[Object tracking records]

____

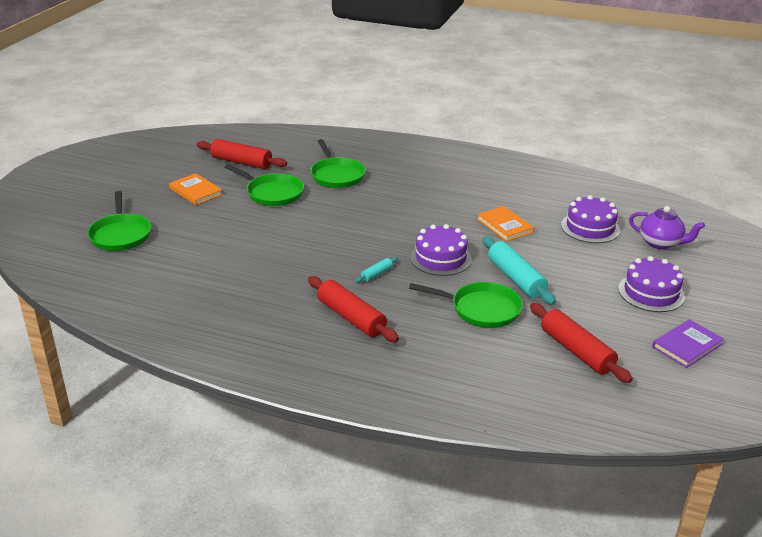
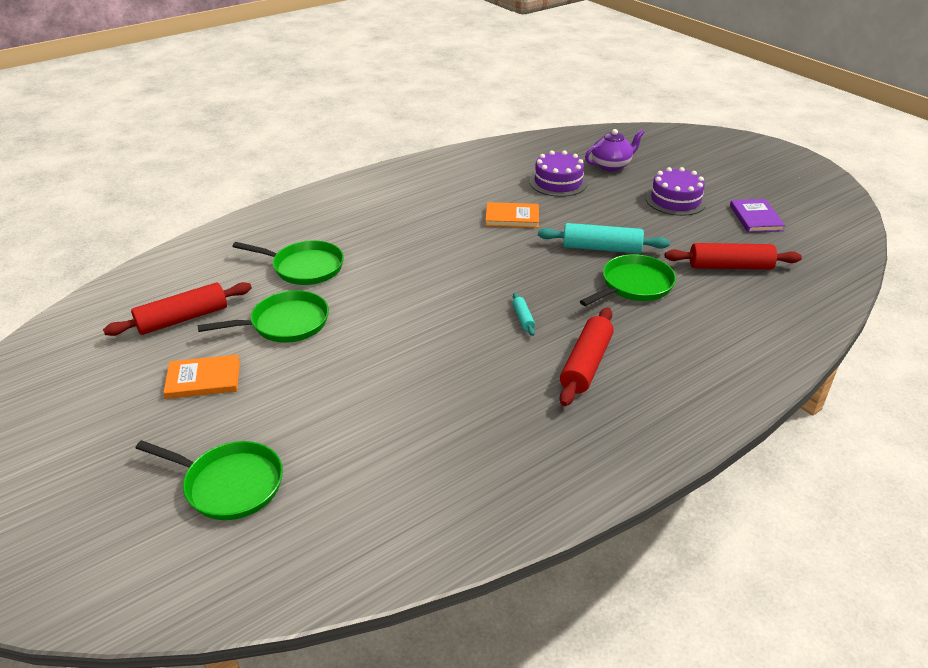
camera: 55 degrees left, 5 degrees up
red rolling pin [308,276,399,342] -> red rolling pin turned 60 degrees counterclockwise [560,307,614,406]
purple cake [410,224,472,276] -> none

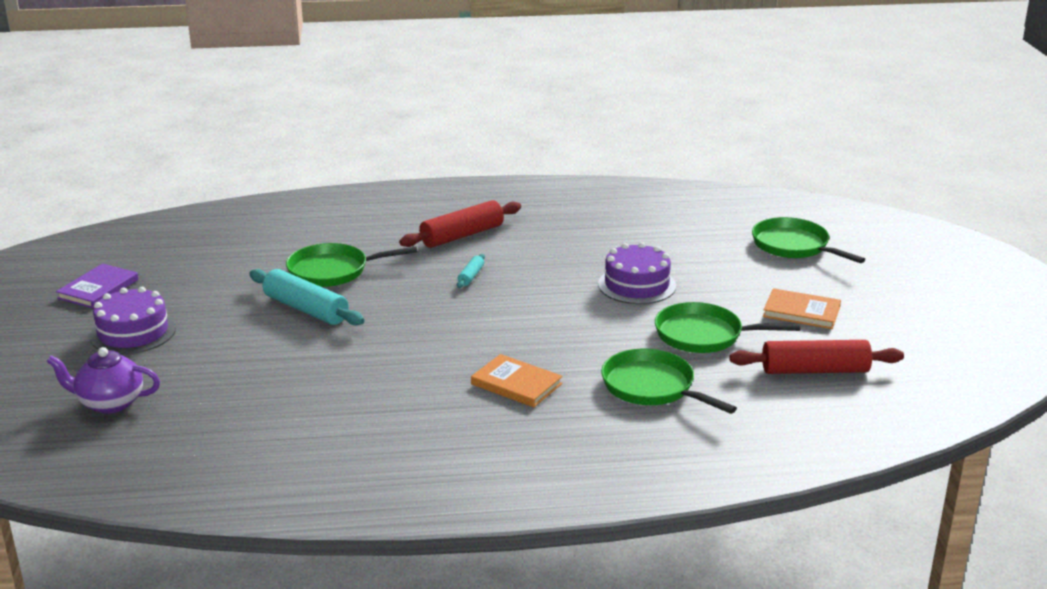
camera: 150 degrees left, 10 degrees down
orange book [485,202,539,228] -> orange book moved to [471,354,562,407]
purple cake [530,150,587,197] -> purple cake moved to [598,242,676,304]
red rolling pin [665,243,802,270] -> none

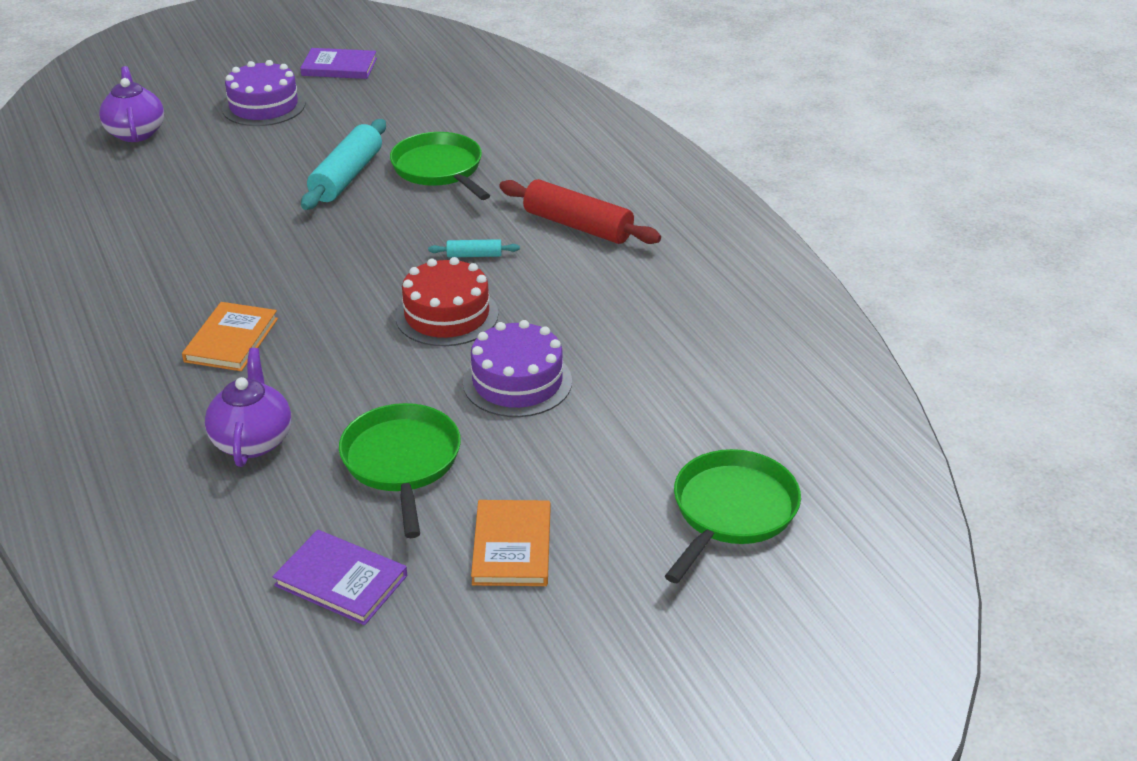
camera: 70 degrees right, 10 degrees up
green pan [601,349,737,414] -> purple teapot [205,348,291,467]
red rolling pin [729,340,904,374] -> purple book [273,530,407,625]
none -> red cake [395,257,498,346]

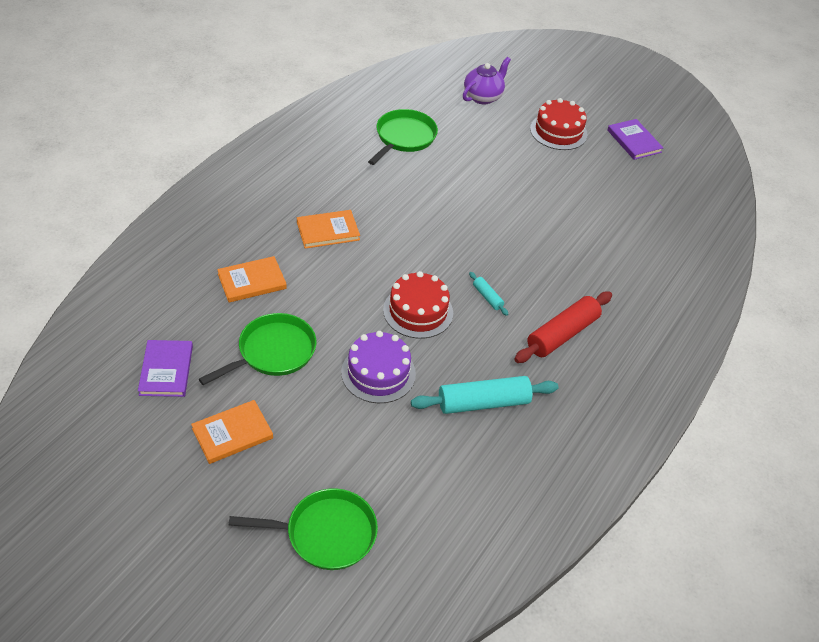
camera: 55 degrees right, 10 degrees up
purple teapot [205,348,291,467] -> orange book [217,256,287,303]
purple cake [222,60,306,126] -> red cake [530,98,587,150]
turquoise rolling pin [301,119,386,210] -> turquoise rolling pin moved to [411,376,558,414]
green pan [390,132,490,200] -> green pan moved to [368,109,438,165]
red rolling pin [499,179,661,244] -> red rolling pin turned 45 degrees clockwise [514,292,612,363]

____

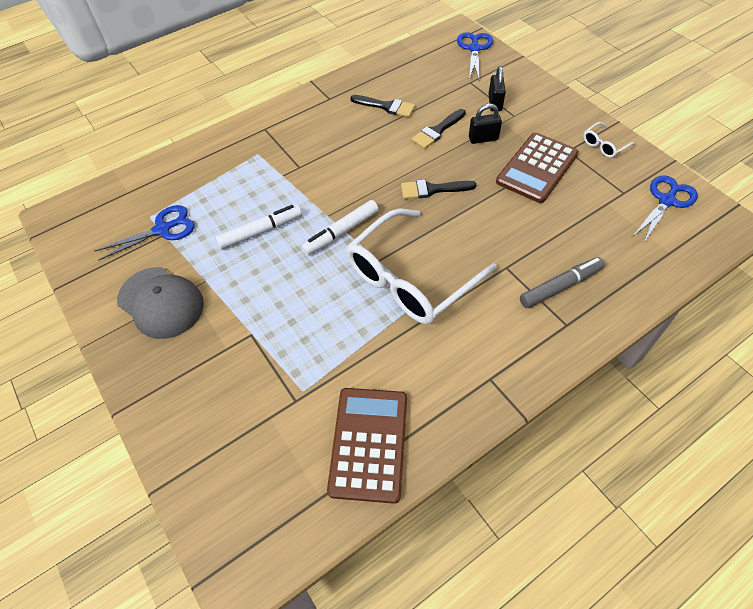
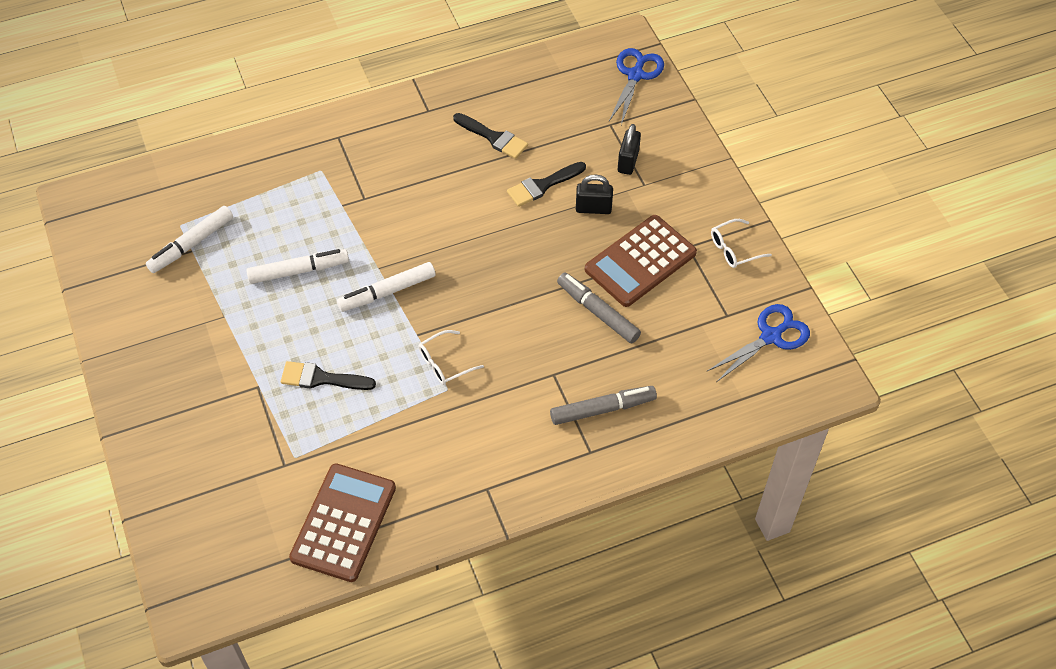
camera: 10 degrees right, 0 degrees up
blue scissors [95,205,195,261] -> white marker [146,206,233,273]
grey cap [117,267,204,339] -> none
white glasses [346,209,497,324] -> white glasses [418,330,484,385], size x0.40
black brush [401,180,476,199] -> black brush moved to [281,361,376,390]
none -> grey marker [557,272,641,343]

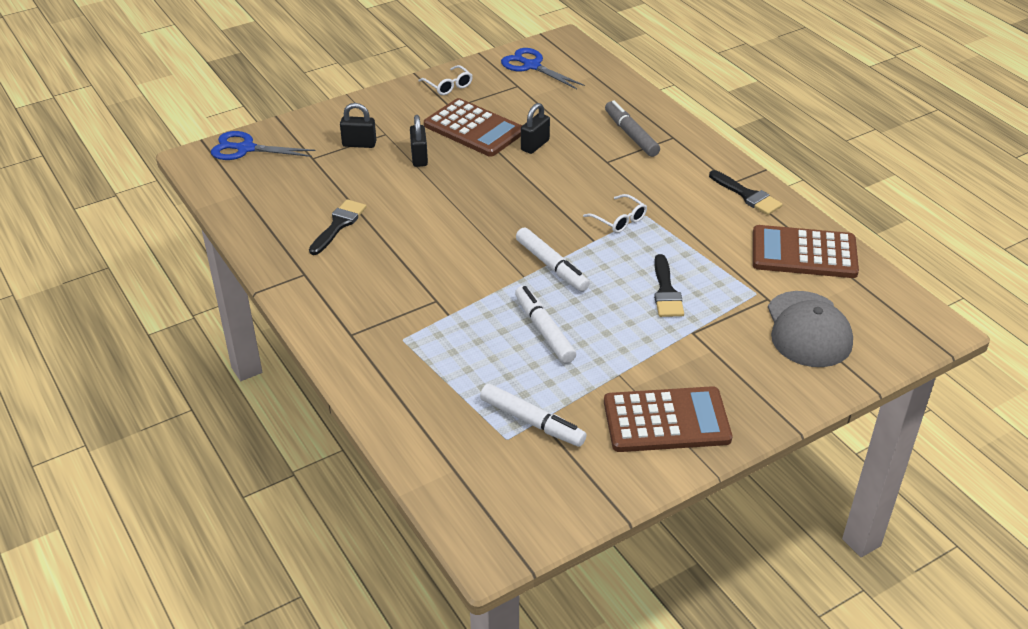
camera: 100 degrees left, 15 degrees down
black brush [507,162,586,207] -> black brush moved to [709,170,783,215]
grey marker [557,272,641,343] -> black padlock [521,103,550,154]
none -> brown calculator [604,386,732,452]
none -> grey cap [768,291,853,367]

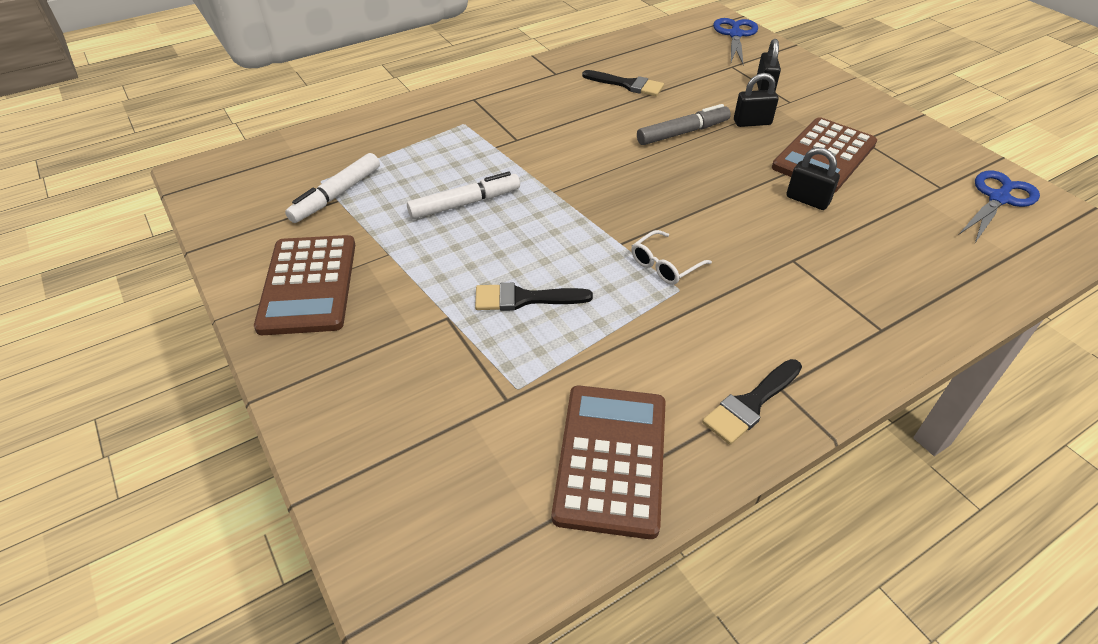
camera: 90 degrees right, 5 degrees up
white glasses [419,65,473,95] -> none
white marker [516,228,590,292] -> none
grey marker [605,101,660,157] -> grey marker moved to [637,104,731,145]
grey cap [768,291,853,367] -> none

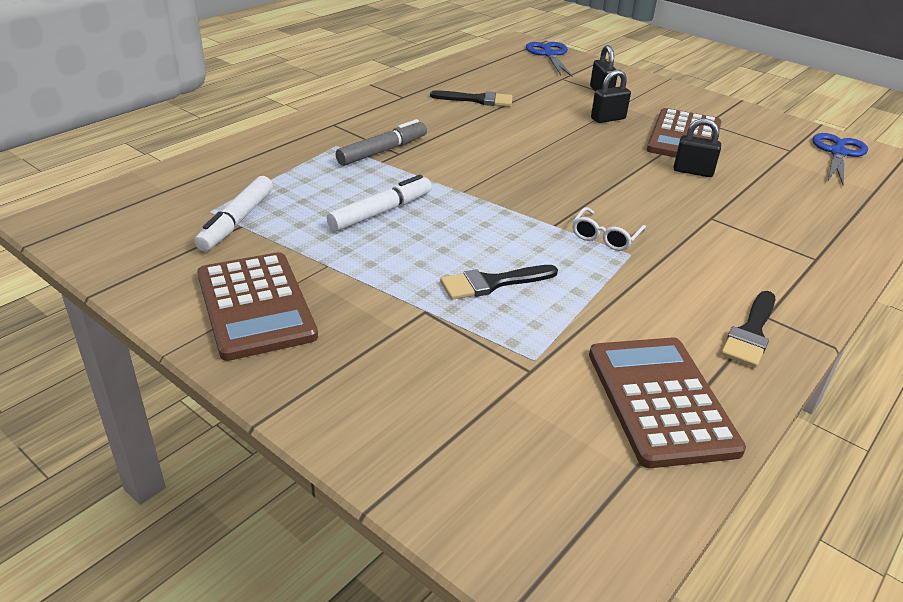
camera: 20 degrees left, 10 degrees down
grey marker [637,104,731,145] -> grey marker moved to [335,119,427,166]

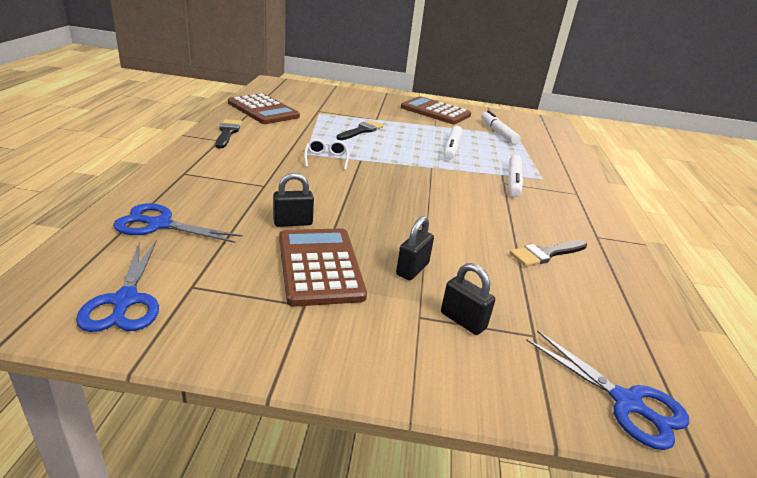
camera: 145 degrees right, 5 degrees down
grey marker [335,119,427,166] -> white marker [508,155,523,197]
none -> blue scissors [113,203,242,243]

____

-- Description of the task --
With the pictures omitted, print the lines above exactly, beginning at the line with "white glasses [419,65,473,95] -> none" and going on through the line with "none -> blue scissors [113,203,242,243]".

-- Task answer --
white glasses [419,65,473,95] -> none
white marker [516,228,590,292] -> none
grey marker [605,101,660,157] -> grey marker moved to [637,104,731,145]
grey cap [768,291,853,367] -> none

camera: 20 degrees left, 10 degrees down
grey marker [637,104,731,145] -> grey marker moved to [335,119,427,166]

camera: 145 degrees right, 5 degrees down
grey marker [335,119,427,166] -> white marker [508,155,523,197]
none -> blue scissors [113,203,242,243]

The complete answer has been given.